> EXTRACTED ENTRIES:
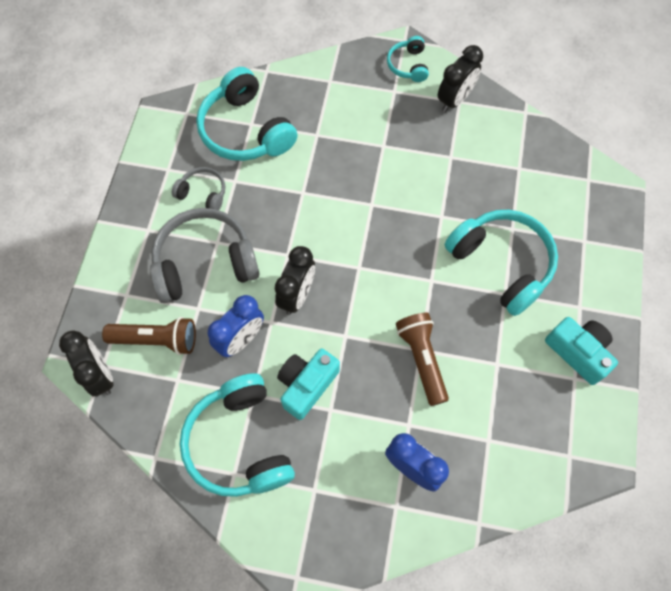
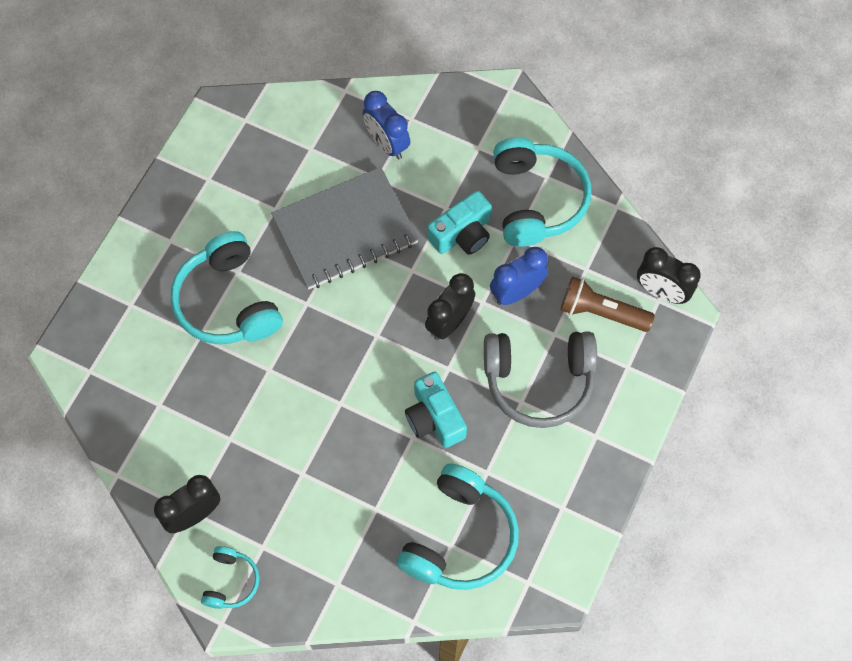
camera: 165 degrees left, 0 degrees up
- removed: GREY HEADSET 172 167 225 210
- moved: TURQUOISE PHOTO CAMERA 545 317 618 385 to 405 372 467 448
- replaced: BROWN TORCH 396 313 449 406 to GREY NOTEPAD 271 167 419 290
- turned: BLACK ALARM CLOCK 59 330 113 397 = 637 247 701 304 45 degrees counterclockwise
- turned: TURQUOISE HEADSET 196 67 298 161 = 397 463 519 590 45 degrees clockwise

> DIRECTIONS FOR THIS TASK:
Before copying, set the pictures aside; then reproduce each entry above exactly.

> WRITTEN ANSWER:
camera: 165 degrees left, 0 degrees up
- removed: GREY HEADSET 172 167 225 210
- moved: TURQUOISE PHOTO CAMERA 545 317 618 385 to 405 372 467 448
- replaced: BROWN TORCH 396 313 449 406 to GREY NOTEPAD 271 167 419 290
- turned: BLACK ALARM CLOCK 59 330 113 397 = 637 247 701 304 45 degrees counterclockwise
- turned: TURQUOISE HEADSET 196 67 298 161 = 397 463 519 590 45 degrees clockwise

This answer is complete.